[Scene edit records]
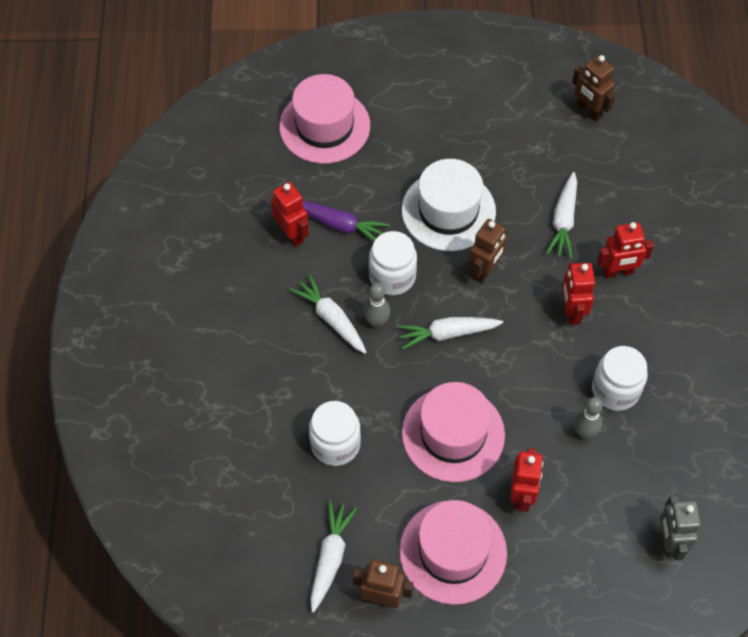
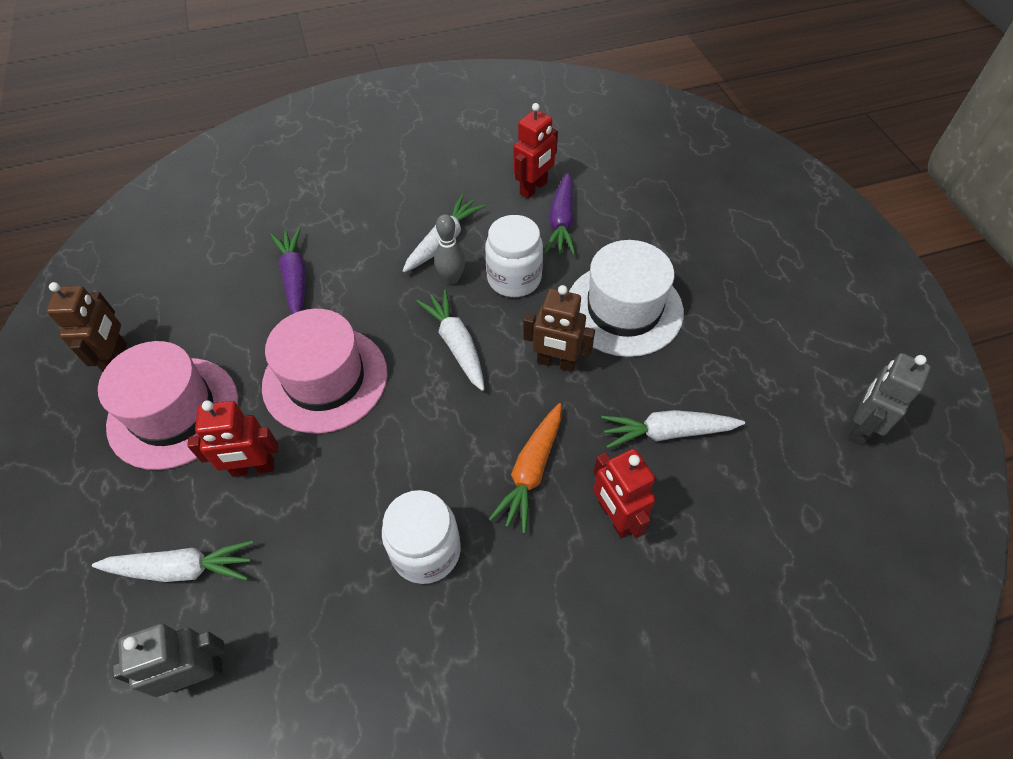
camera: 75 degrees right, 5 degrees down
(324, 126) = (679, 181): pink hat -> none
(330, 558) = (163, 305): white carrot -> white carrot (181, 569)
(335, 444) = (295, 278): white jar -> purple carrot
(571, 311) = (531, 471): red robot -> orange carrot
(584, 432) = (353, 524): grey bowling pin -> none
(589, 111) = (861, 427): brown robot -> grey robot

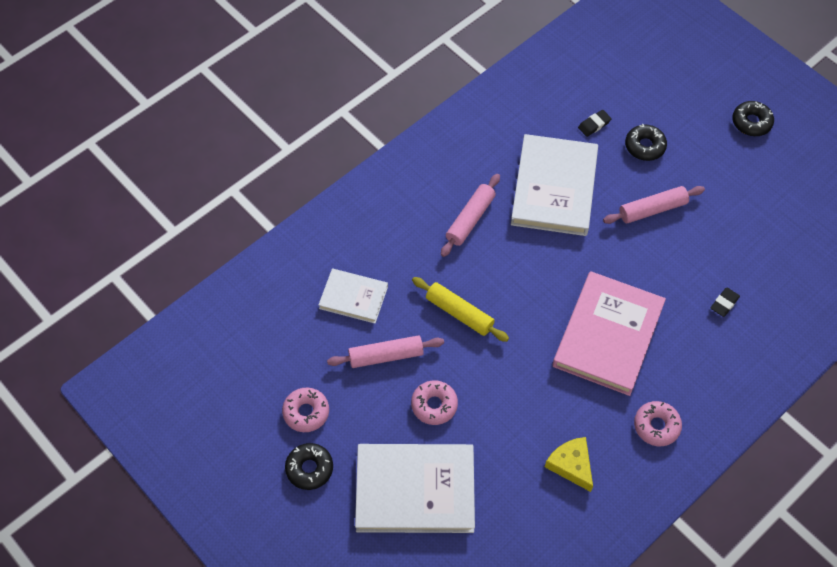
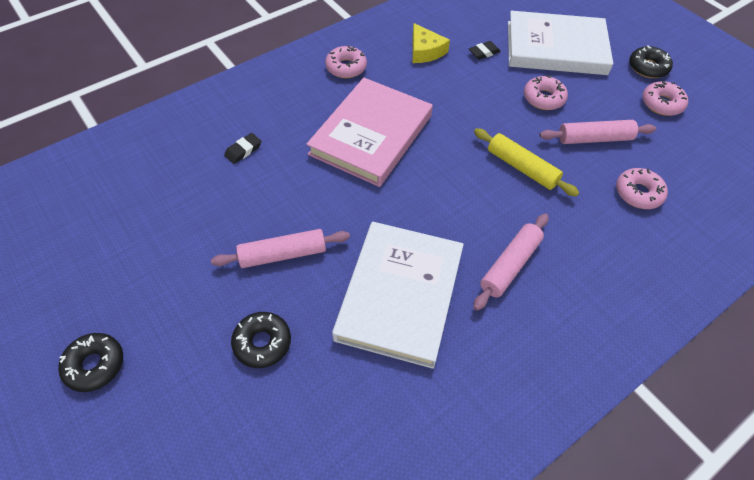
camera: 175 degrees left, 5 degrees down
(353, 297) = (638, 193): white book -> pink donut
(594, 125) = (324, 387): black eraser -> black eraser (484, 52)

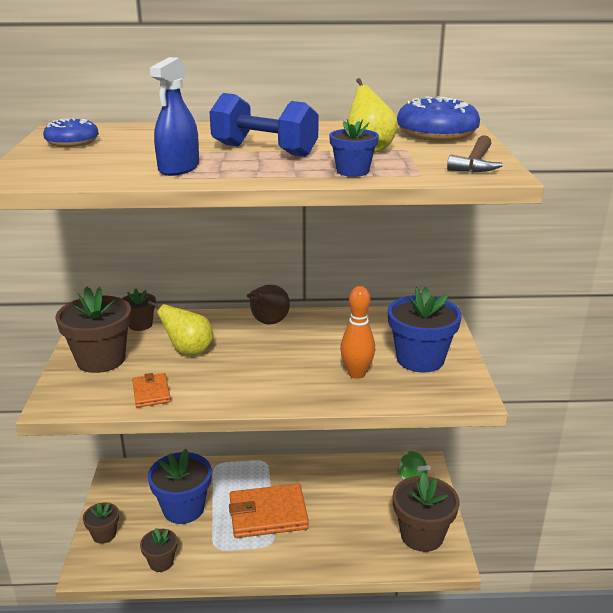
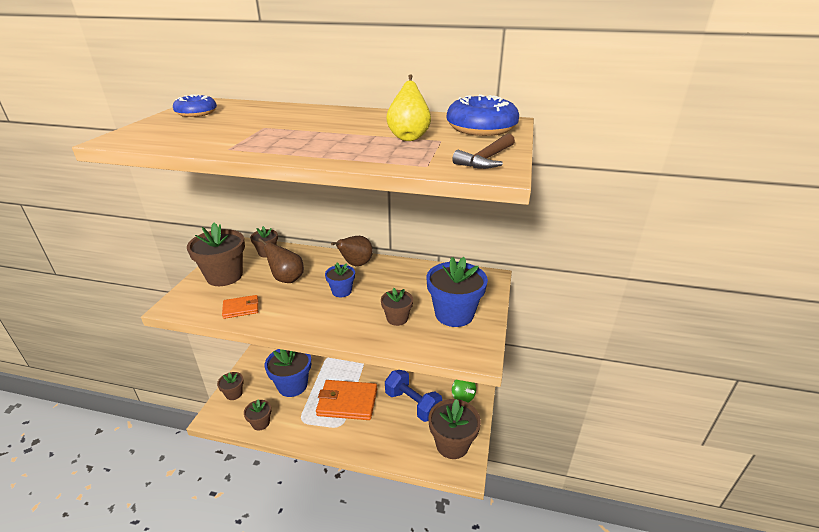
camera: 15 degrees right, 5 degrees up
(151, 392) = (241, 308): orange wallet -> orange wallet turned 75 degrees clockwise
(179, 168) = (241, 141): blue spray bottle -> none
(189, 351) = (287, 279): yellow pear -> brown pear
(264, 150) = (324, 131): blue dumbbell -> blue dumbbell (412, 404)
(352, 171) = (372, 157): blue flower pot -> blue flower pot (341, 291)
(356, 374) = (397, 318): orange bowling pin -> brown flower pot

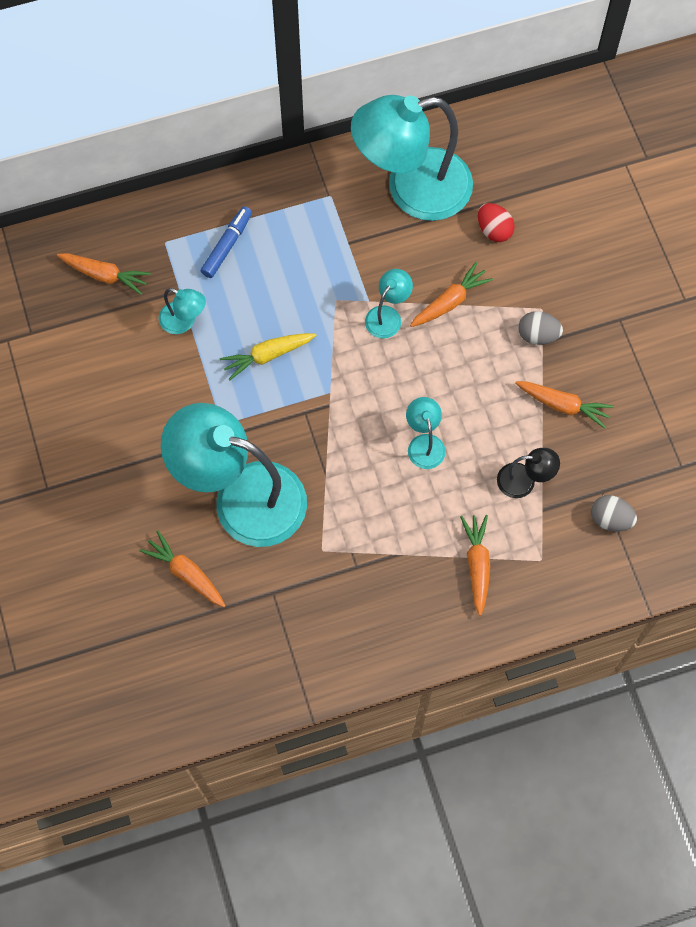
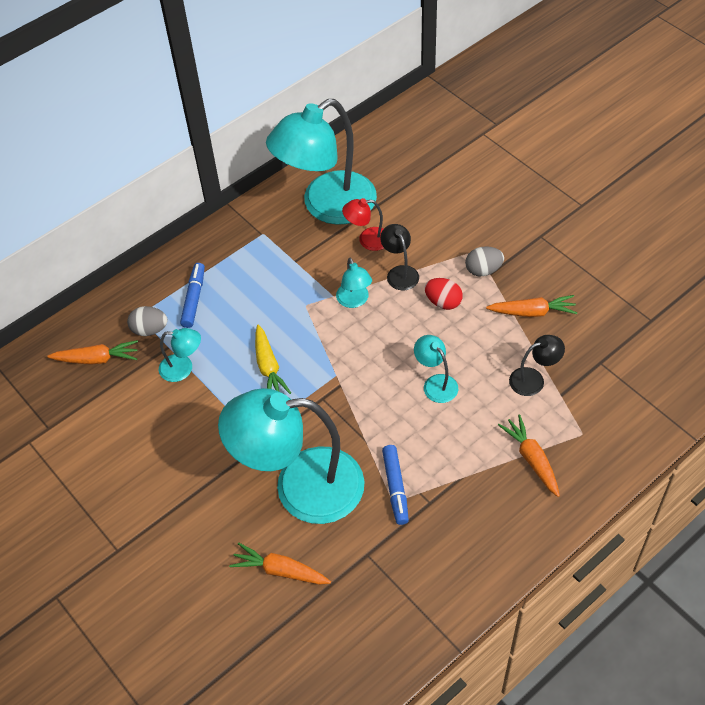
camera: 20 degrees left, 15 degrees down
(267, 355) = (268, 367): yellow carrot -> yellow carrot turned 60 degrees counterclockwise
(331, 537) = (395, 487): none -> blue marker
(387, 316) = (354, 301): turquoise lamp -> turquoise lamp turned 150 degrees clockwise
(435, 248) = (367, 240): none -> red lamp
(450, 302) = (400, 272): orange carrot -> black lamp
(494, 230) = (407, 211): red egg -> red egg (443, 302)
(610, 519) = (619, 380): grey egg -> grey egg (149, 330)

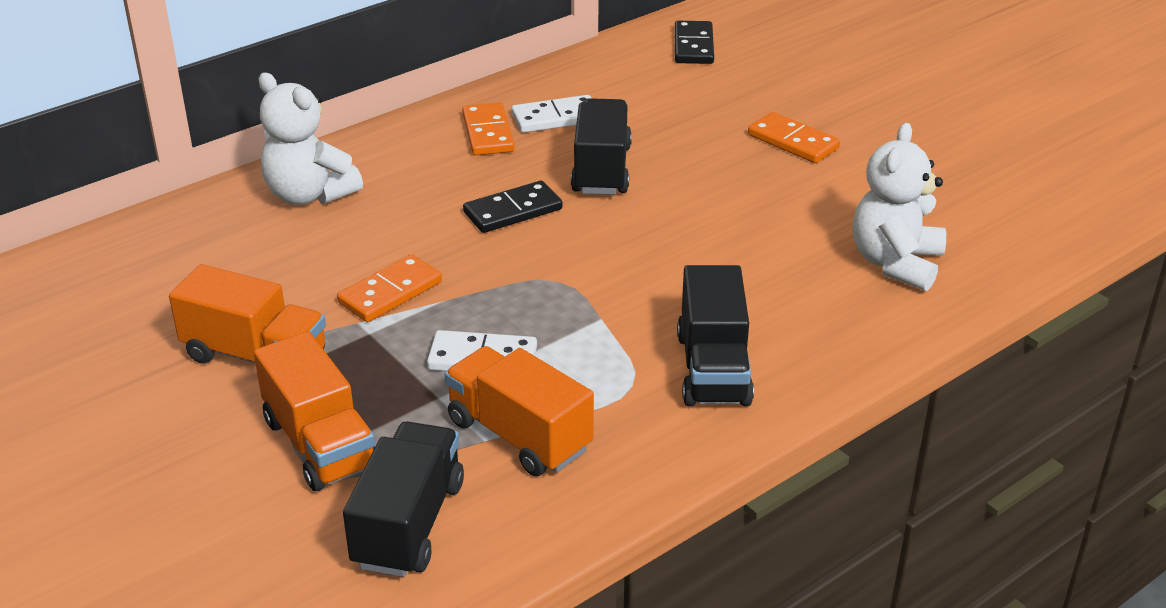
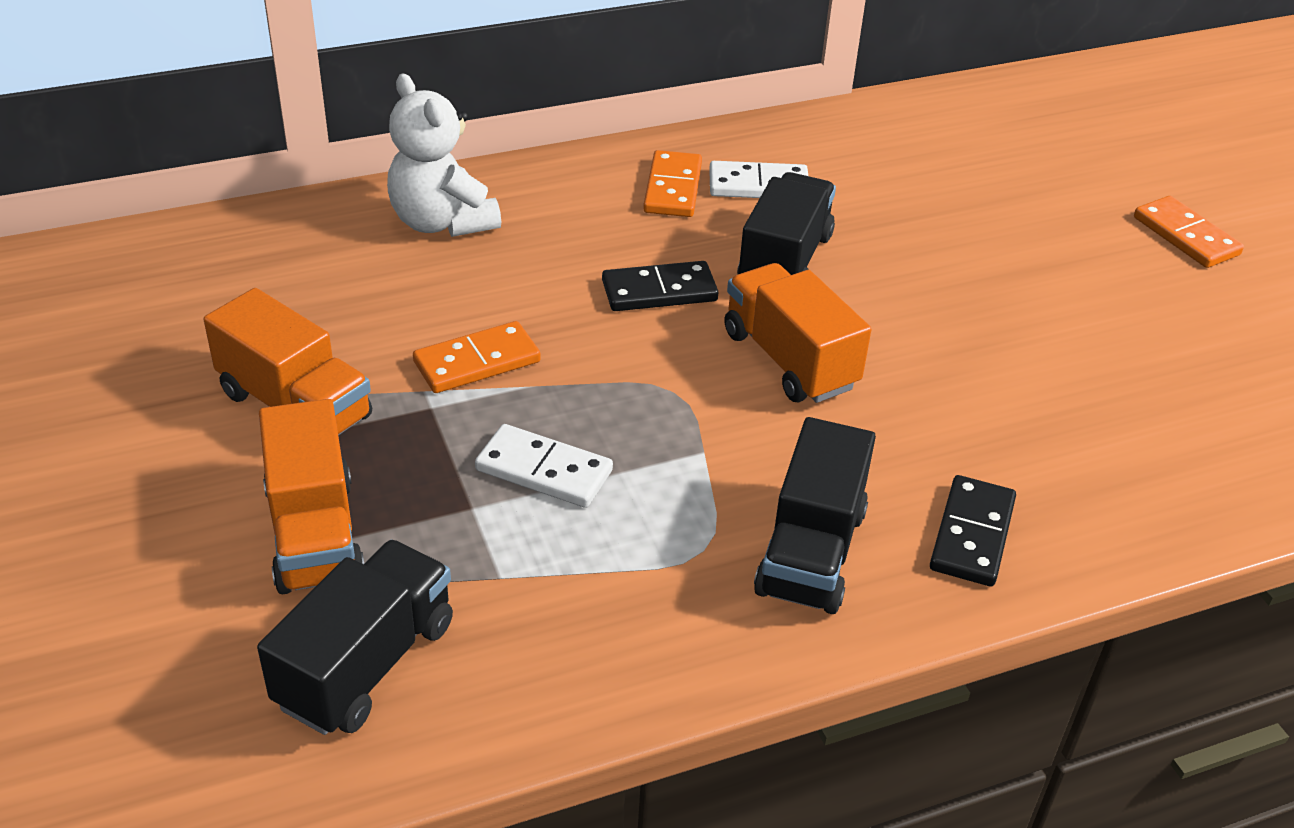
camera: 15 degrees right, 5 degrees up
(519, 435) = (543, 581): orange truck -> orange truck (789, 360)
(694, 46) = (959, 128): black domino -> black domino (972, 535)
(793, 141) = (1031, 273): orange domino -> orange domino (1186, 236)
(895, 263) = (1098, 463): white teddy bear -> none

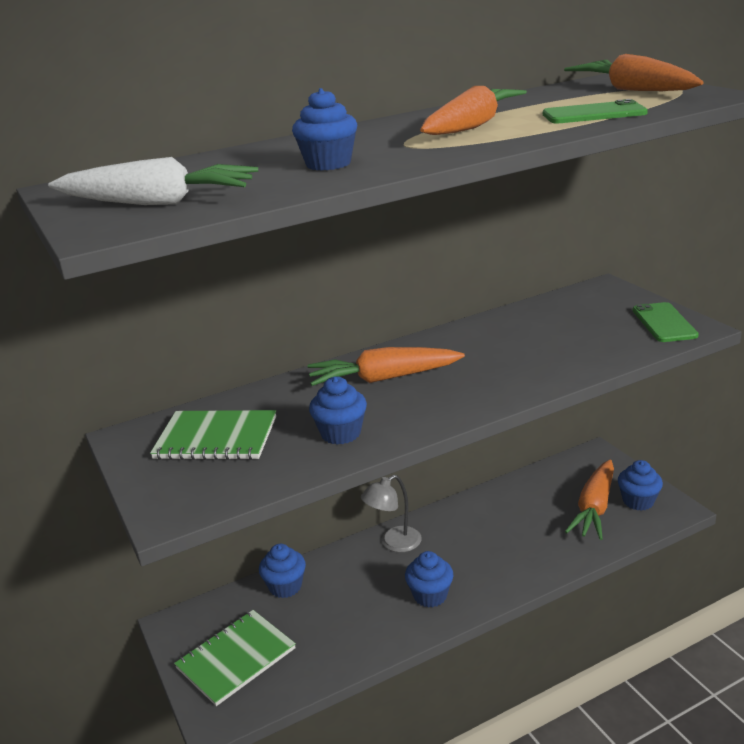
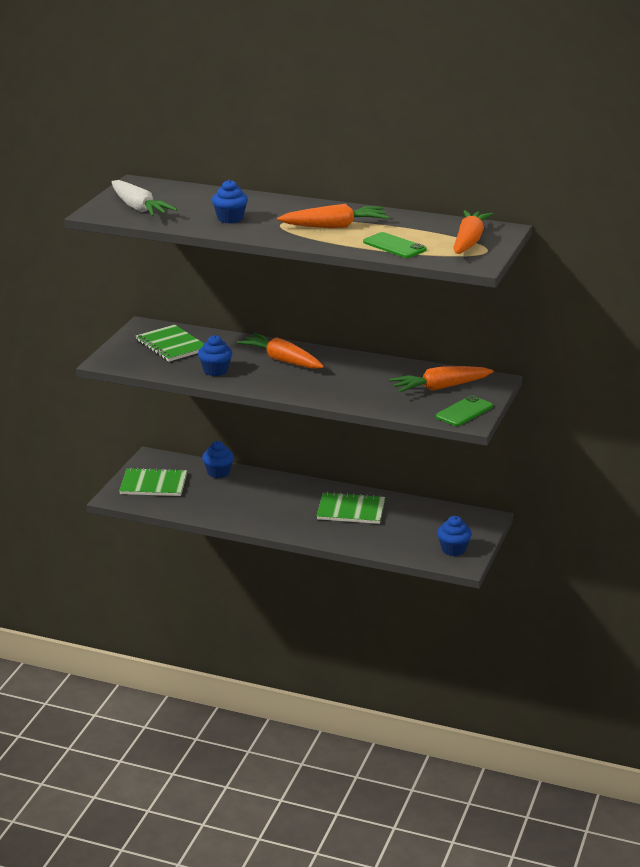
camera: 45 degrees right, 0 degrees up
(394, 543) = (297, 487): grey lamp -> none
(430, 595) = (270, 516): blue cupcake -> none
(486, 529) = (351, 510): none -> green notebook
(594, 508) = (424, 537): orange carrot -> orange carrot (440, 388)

#### [PROBLEM]
Exactly as written, print each entry, leaving all pictures out.

#### [ANSWER SPACE]
camera: 75 degrees right, 5 degrees down
(324, 126) = (679, 181): pink hat -> none
(330, 558) = (163, 305): white carrot -> white carrot (181, 569)
(335, 444) = (295, 278): white jar -> purple carrot
(571, 311) = (531, 471): red robot -> orange carrot
(584, 432) = (353, 524): grey bowling pin -> none
(589, 111) = (861, 427): brown robot -> grey robot

camera: 175 degrees left, 5 degrees down
(353, 297) = (638, 193): white book -> pink donut
(594, 125) = (324, 387): black eraser -> black eraser (484, 52)

camera: 15 degrees right, 5 degrees up
(151, 392) = (241, 308): orange wallet -> orange wallet turned 75 degrees clockwise
(179, 168) = (241, 141): blue spray bottle -> none
(189, 351) = (287, 279): yellow pear -> brown pear
(264, 150) = (324, 131): blue dumbbell -> blue dumbbell (412, 404)
(352, 171) = (372, 157): blue flower pot -> blue flower pot (341, 291)
(356, 374) = (397, 318): orange bowling pin -> brown flower pot

camera: 20 degrees left, 15 degrees down
(267, 355) = (268, 367): yellow carrot -> yellow carrot turned 60 degrees counterclockwise
(331, 537) = (395, 487): none -> blue marker
(387, 316) = (354, 301): turquoise lamp -> turquoise lamp turned 150 degrees clockwise
(435, 248) = (367, 240): none -> red lamp
(450, 302) = (400, 272): orange carrot -> black lamp
(494, 230) = (407, 211): red egg -> red egg (443, 302)
(610, 519) = (619, 380): grey egg -> grey egg (149, 330)

camera: 15 degrees right, 5 degrees up
(519, 435) = (543, 581): orange truck -> orange truck (789, 360)
(694, 46) = (959, 128): black domino -> black domino (972, 535)
(793, 141) = (1031, 273): orange domino -> orange domino (1186, 236)
(895, 263) = (1098, 463): white teddy bear -> none

camera: 45 degrees right, 0 degrees up
(394, 543) = (297, 487): grey lamp -> none
(430, 595) = (270, 516): blue cupcake -> none
(486, 529) = (351, 510): none -> green notebook
(594, 508) = (424, 537): orange carrot -> orange carrot (440, 388)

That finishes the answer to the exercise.